▸ Records to use:
□ □ □ □ □ □ □

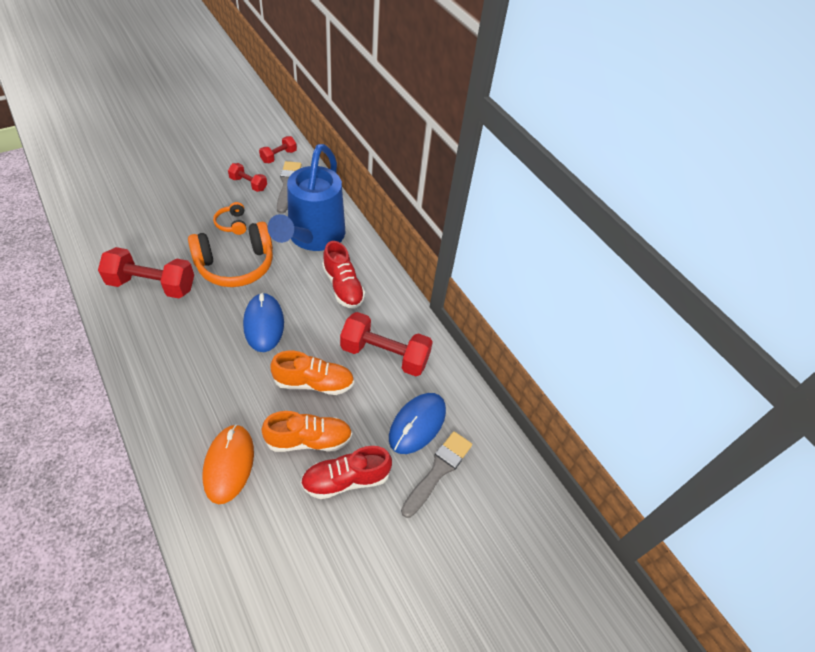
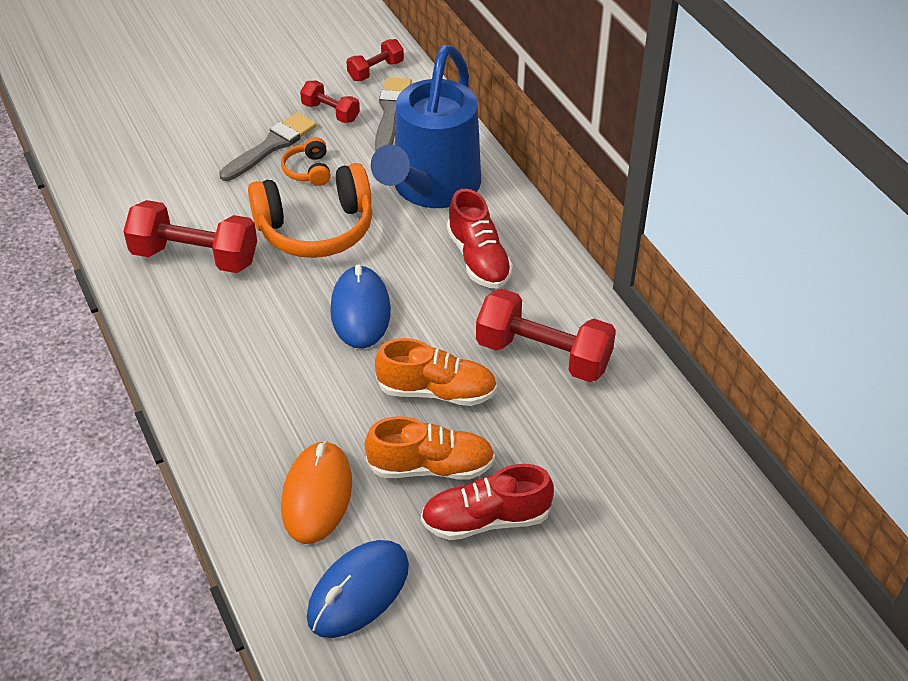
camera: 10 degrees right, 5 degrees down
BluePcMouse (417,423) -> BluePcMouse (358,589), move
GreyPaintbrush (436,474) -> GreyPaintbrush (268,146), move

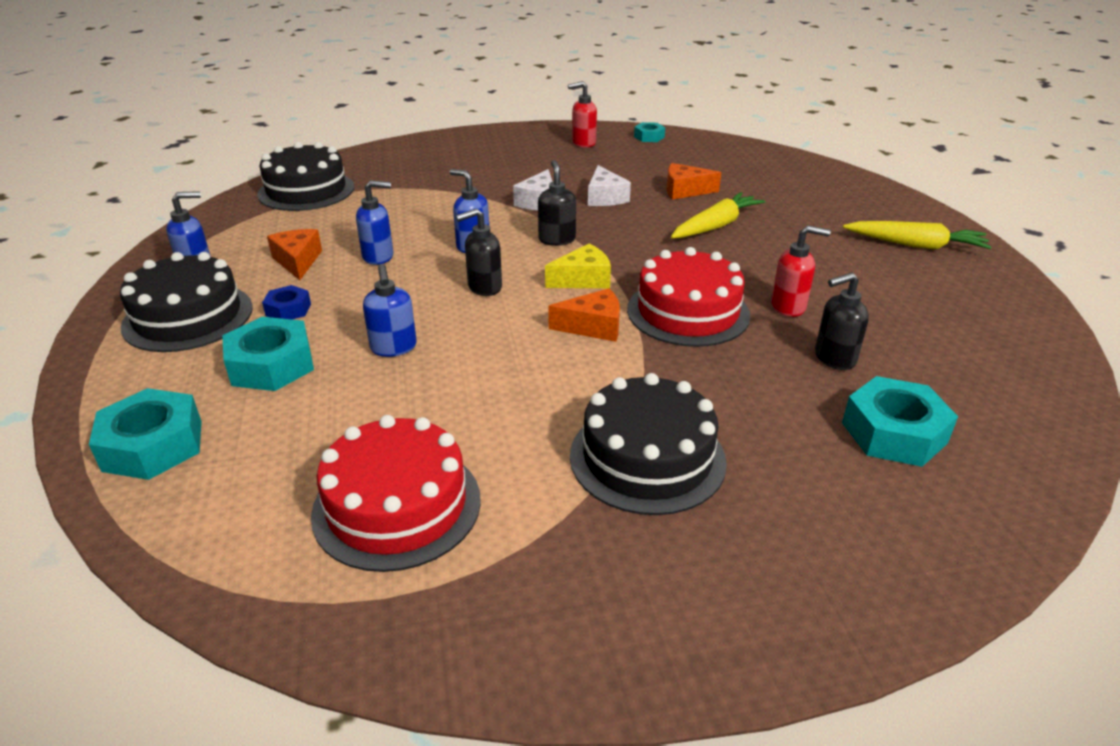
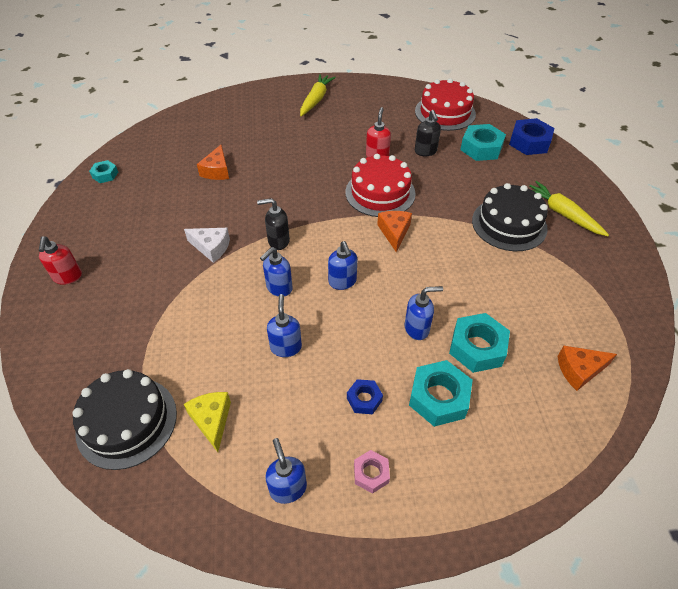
camera: 85 degrees left, 15 degrees up
RedPumpBottle (582,114) -> RedPumpBottle (60,260), move
SnowWhiteCheeseWedge (609,185) -> none
BrightYellowCarrot (718,215) -> BrightYellowCarrot (569,208), move
BlackPumpBottle (479,252) -> BluePumpBottle (342,265)
BrightOrangeCheeseWedge (294,254) -> BrightOrangeCheeseWedge (587,368), move
BrightYellowCheeseWedge (578,266) -> BrightYellowCheeseWedge (207,422), move
BlackGateau (186,302) -> RosyNut (372,472)
TurquoiseNut (145,434) -> TurquoiseNut (479,343), move
RedGateau (396,493) -> RedGateau (445,104), move
none -> BlueNut (531,136)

□ □ □ □ □ □ □

▸ Activity:
The pictures are not wanted, but every line of the listing should be duplicated exactly.

▸ Task output:
camera: 10 degrees right, 5 degrees down
BluePcMouse (417,423) -> BluePcMouse (358,589), move
GreyPaintbrush (436,474) -> GreyPaintbrush (268,146), move

camera: 85 degrees left, 15 degrees up
RedPumpBottle (582,114) -> RedPumpBottle (60,260), move
SnowWhiteCheeseWedge (609,185) -> none
BrightYellowCarrot (718,215) -> BrightYellowCarrot (569,208), move
BlackPumpBottle (479,252) -> BluePumpBottle (342,265)
BrightOrangeCheeseWedge (294,254) -> BrightOrangeCheeseWedge (587,368), move
BrightYellowCheeseWedge (578,266) -> BrightYellowCheeseWedge (207,422), move
BlackGateau (186,302) -> RosyNut (372,472)
TurquoiseNut (145,434) -> TurquoiseNut (479,343), move
RedGateau (396,493) -> RedGateau (445,104), move
none -> BlueNut (531,136)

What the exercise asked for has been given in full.